WHAT YOU NEED TO DO:
Go through the data below and return each line where the string "plus" occurs.

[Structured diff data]
###

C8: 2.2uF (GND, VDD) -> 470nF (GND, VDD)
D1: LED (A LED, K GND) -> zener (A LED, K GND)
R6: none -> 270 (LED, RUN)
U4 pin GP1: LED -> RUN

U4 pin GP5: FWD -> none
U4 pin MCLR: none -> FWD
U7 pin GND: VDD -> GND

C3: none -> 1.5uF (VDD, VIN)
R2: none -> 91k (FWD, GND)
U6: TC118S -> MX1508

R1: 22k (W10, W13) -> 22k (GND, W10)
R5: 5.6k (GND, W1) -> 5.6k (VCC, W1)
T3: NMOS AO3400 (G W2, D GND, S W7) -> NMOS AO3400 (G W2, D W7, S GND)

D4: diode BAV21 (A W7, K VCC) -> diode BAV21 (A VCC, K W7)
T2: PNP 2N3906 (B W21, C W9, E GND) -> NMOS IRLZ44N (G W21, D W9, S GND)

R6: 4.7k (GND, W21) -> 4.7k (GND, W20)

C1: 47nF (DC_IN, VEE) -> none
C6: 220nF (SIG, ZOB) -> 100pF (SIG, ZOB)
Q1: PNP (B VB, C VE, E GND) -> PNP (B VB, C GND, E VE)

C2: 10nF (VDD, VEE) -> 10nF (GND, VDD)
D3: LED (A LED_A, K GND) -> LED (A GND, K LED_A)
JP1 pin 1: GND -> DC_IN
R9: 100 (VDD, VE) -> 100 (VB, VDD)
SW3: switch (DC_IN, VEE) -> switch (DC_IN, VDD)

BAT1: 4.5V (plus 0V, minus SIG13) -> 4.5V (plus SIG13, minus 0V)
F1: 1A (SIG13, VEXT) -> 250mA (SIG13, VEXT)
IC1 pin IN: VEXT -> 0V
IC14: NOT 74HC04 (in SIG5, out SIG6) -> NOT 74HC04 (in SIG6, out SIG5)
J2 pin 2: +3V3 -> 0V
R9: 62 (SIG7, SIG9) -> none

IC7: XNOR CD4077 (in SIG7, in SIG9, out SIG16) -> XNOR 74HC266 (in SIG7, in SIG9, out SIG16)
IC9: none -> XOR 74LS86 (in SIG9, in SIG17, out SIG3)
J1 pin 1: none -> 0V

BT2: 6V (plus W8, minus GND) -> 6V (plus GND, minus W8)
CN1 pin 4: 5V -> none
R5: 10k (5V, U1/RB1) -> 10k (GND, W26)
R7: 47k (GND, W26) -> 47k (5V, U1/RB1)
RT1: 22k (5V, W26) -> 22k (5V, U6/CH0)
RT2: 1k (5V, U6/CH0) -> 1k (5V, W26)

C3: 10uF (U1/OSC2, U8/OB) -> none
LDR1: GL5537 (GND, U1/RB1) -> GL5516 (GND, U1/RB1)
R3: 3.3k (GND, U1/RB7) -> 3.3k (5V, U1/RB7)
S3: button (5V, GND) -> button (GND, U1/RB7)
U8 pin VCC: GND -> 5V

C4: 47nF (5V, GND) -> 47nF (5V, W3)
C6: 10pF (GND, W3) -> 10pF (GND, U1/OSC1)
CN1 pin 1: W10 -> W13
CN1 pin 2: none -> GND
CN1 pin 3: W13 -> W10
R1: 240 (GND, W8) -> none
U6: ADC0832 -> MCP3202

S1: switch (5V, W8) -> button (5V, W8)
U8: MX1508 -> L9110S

###

WRITTEN ANSWER:
BAT1: 4.5V (plus 0V, minus SIG13) -> 4.5V (plus SIG13, minus 0V)
BT2: 6V (plus W8, minus GND) -> 6V (plus GND, minus W8)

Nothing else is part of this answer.